## Aim of the exercise
Word for word, restate the data that follows, omitting the images.

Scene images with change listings
BEGIN
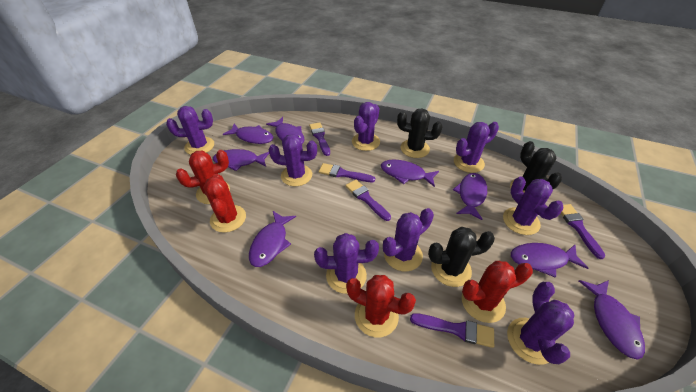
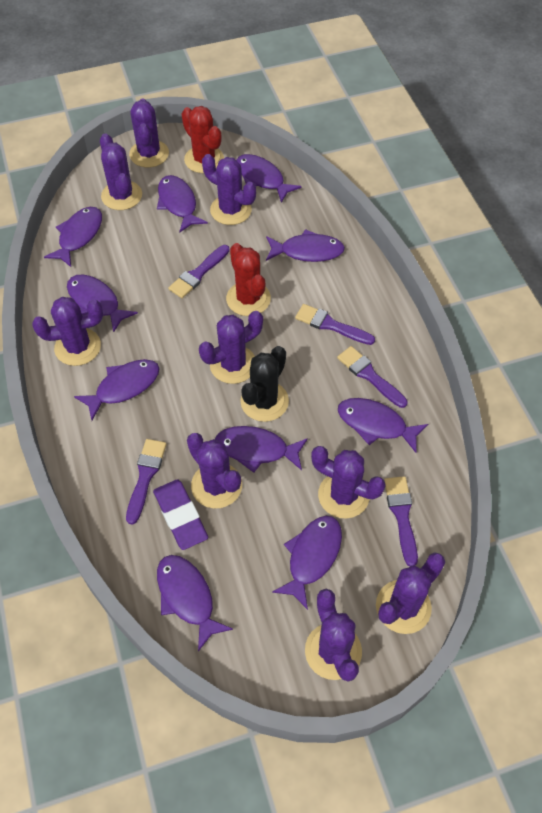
black cactus: 3 -> 1
purple cactus: 8 -> 9
purple eraser: 0 -> 1
purple fish: 8 -> 10
red cactus: 4 -> 2

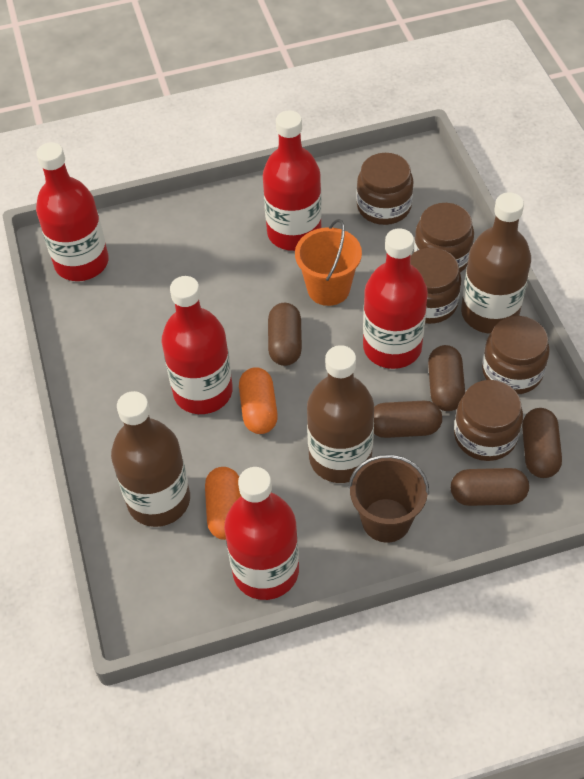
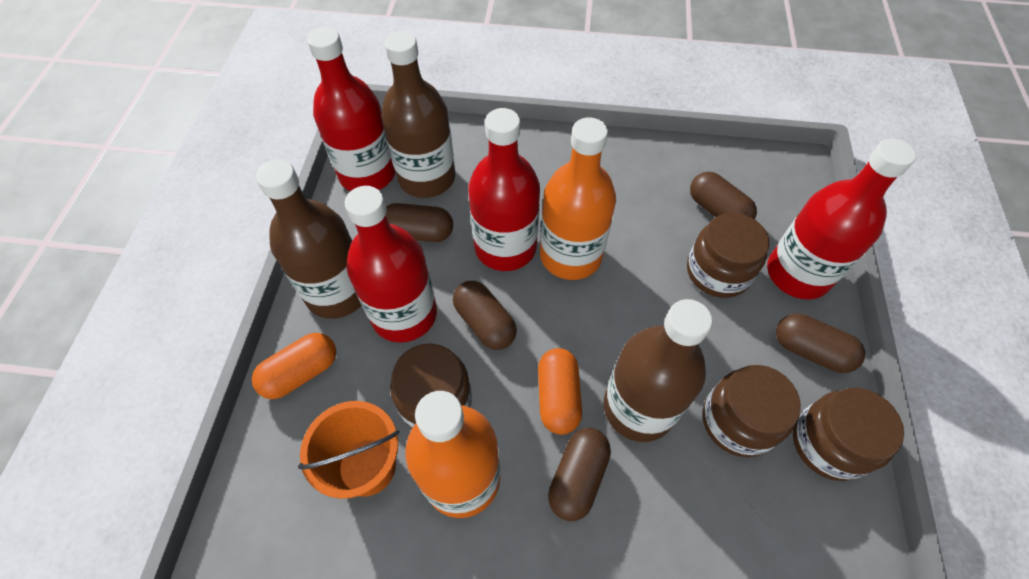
brown bucket: 1 -> 0
brown jar: 5 -> 4
orange bottle: 0 -> 2
red bottle: 5 -> 4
END
## Answer box
black cactus: 3 -> 1
purple cactus: 8 -> 9
purple eraser: 0 -> 1
purple fish: 8 -> 10
red cactus: 4 -> 2

brown bucket: 1 -> 0
brown jar: 5 -> 4
orange bottle: 0 -> 2
red bottle: 5 -> 4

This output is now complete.